Work instruction: Your response should contain each line of the data that includes "orange".

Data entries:
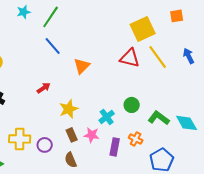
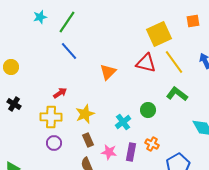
orange triangle: (82, 66) -> (108, 72), moved
green L-shape: (159, 118) -> (177, 94), moved
pink star: (92, 135) -> (109, 152), moved
yellow cross: (20, 139) -> (51, 117), moved
purple circle: (45, 145) -> (54, 143), moved

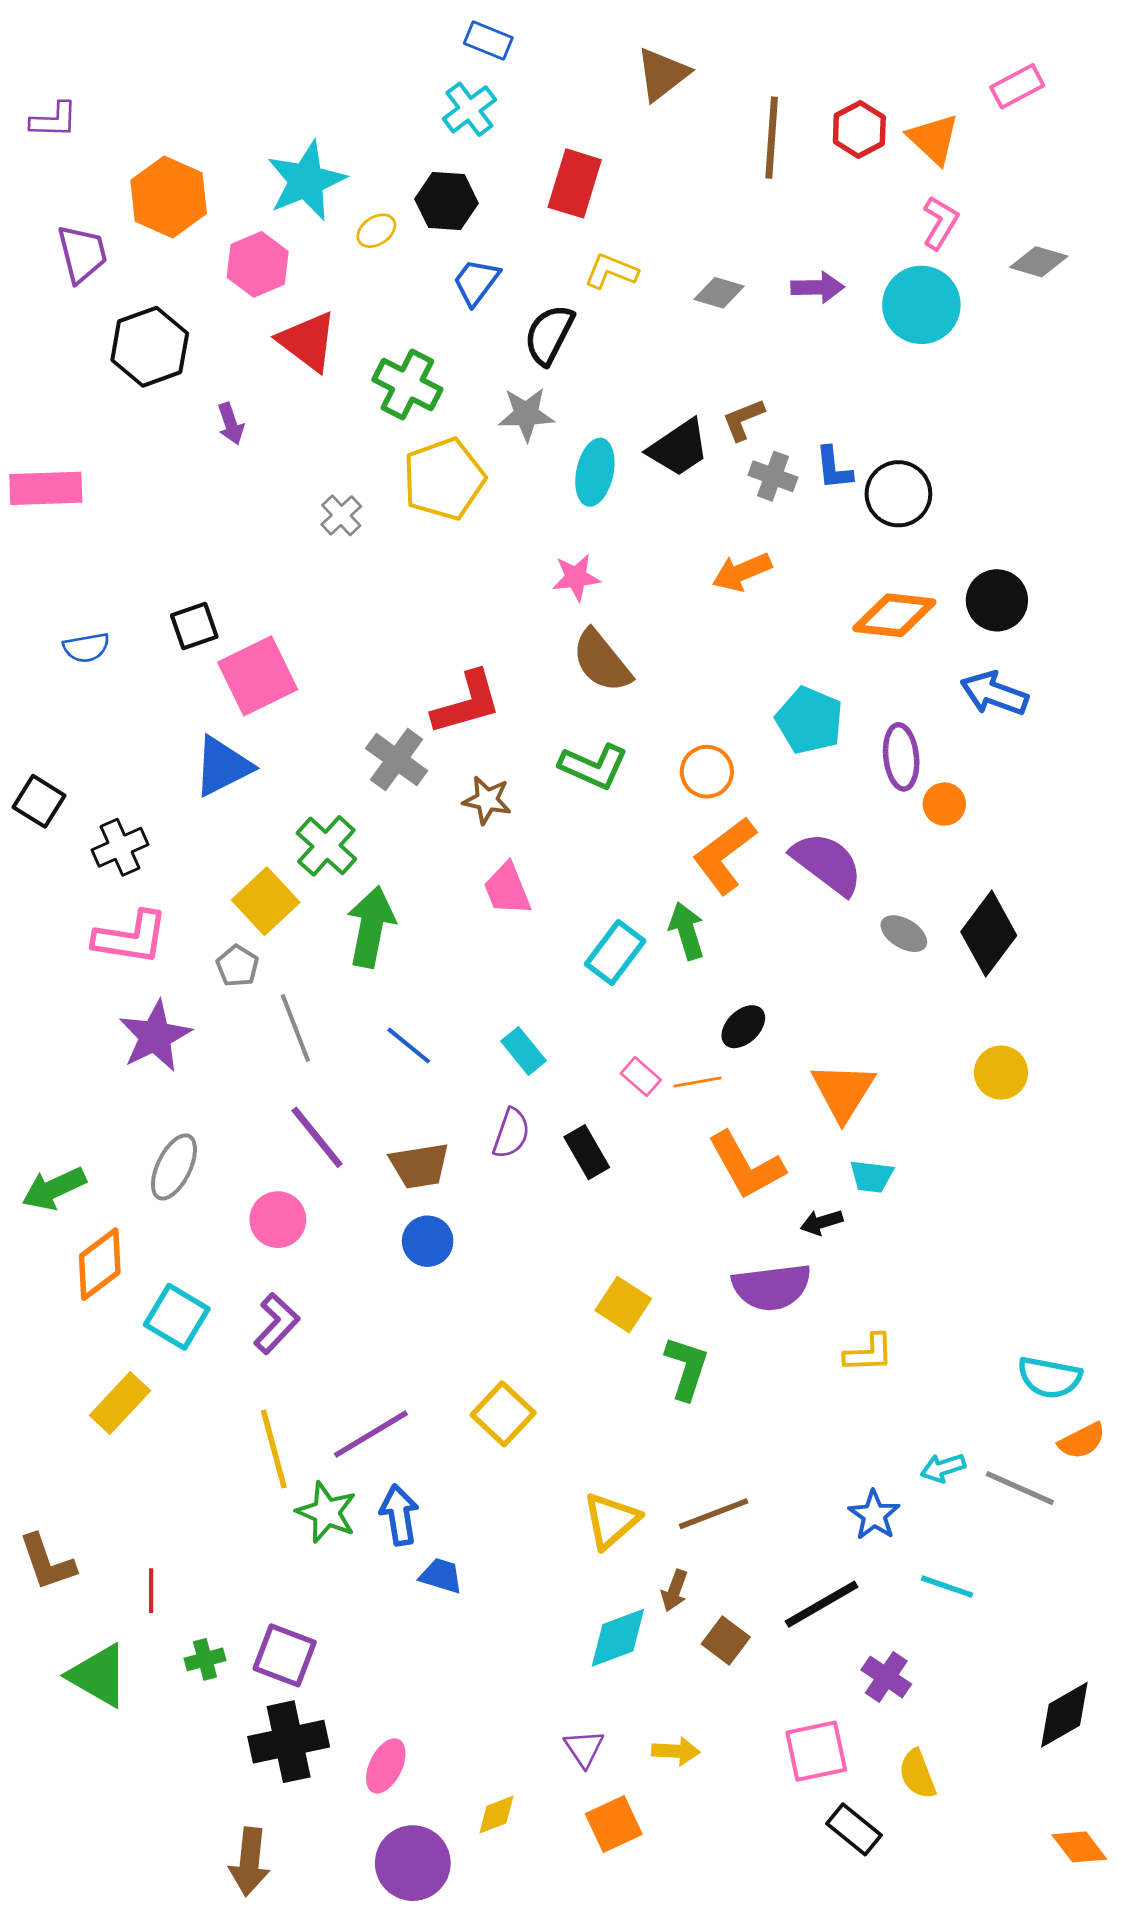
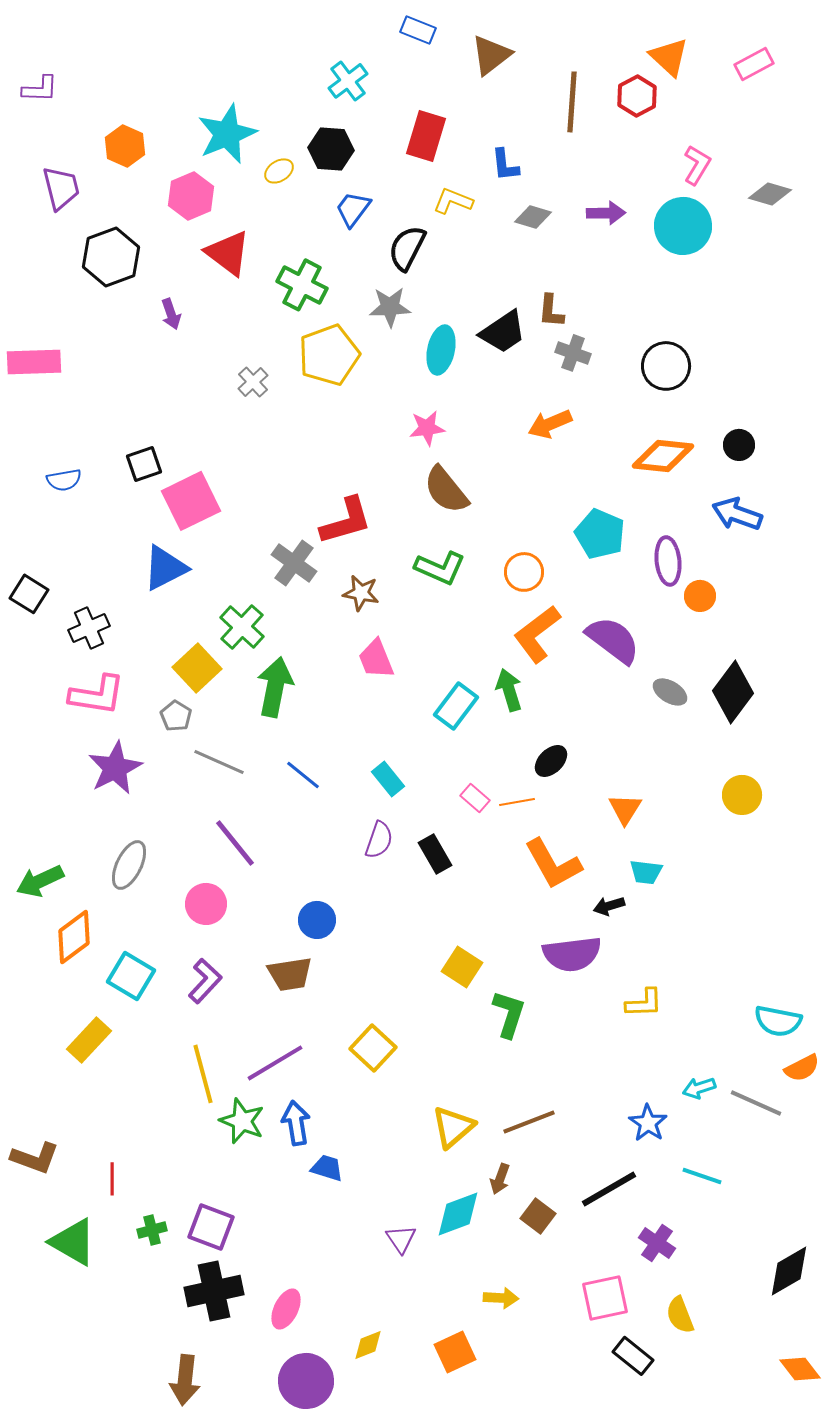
blue rectangle: (488, 40) -> (418, 30), moved
orange triangle: (934, 139) -> (669, 57), moved
orange hexagon: (169, 197) -> (125, 146), size x0.7
brown L-shape: (743, 420) -> (551, 311), turned -63
blue L-shape: (834, 468) -> (505, 165), moved
black circle: (997, 600) -> (739, 445), size x0.7
gray line: (295, 1028) -> (219, 762), turned -45
orange triangle: (843, 1091) -> (625, 809), size x0.7
brown trapezoid: (420, 1166) -> (290, 974), moved
brown L-shape: (47, 1562) -> (35, 1158), turned -51
purple triangle: (584, 1748) -> (401, 1239), moved

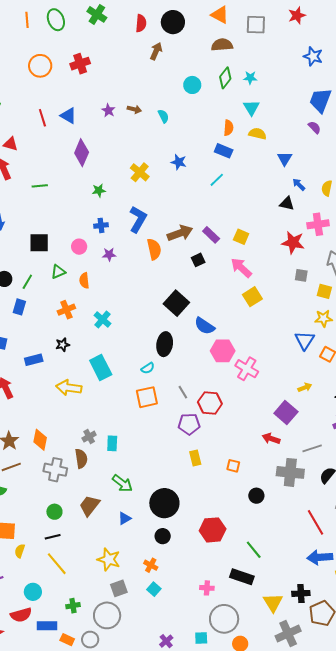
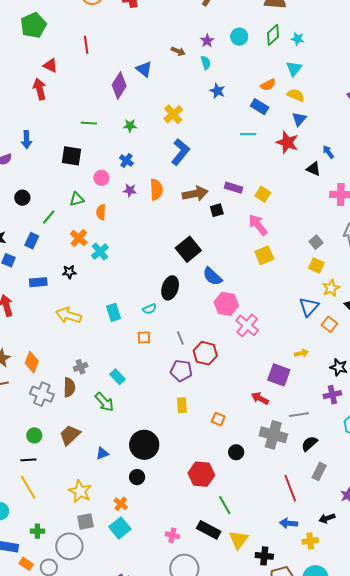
purple star: (108, 110) -> (207, 41), moved
blue triangle: (68, 116) -> (144, 69), moved
orange semicircle: (228, 128) -> (268, 85), turned 49
blue triangle: (285, 159) -> (299, 119), moved
blue star: (179, 162) -> (217, 91), moved
cyan line: (217, 180) -> (248, 134), turned 35
green line: (40, 186) -> (89, 123), moved
blue L-shape: (138, 219) -> (180, 152), moved
blue cross: (101, 225) -> (126, 160), turned 32
brown arrow: (180, 233) -> (195, 194), moved
purple rectangle: (211, 235) -> (234, 188), turned -36
red star: (293, 242) -> (287, 142), moved
black square: (39, 243) -> (71, 156), moved
orange semicircle: (154, 249) -> (156, 190), moved
gray square: (301, 275) -> (316, 242), turned 32
green line: (27, 282) -> (49, 217), moved
yellow square: (324, 291) -> (316, 265), moved
blue rectangle: (19, 307) -> (32, 241), moved
orange cross: (66, 310) -> (79, 238), turned -36
yellow star: (323, 318) -> (331, 288), turned -30
cyan cross: (102, 319) -> (100, 251), moved
cyan rectangle: (101, 367) -> (114, 312), moved, size x0.7
orange square: (147, 397) -> (144, 337), size x0.6
purple square: (286, 413) -> (279, 375), turned -30
cyan rectangle: (112, 443) -> (118, 377), moved, turned -56
green arrow: (122, 483) -> (104, 402), moved
red hexagon: (213, 530) -> (201, 474), moved
blue arrow: (320, 557) -> (289, 523), size x0.7
cyan square: (154, 589) -> (120, 528), size x1.5
yellow triangle: (273, 603) -> (239, 540), moved

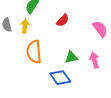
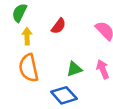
yellow arrow: (25, 26) -> (27, 36), moved

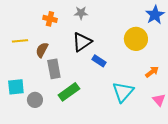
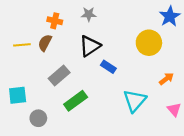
brown semicircle: (42, 50) -> (45, 43), moved
gray rectangle: (54, 69) -> (59, 76), turned 60
gray circle: (35, 100) -> (38, 118), moved

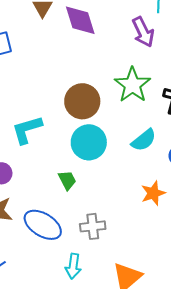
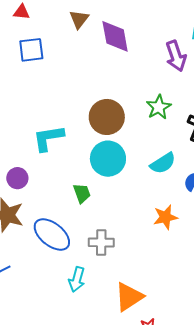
green star: (132, 85) -> (159, 107), size x0.7

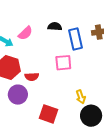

Written solution:
orange triangle: (82, 66) -> (108, 72), moved
orange triangle: (934, 139) -> (669, 57), moved
orange hexagon: (169, 197) -> (125, 146), size x0.7
orange triangle: (843, 1091) -> (625, 809), size x0.7
orange semicircle: (228, 128) -> (268, 85), turned 49
orange semicircle: (154, 249) -> (156, 190), moved
orange cross: (66, 310) -> (79, 238), turned -36
orange square: (147, 397) -> (144, 337), size x0.6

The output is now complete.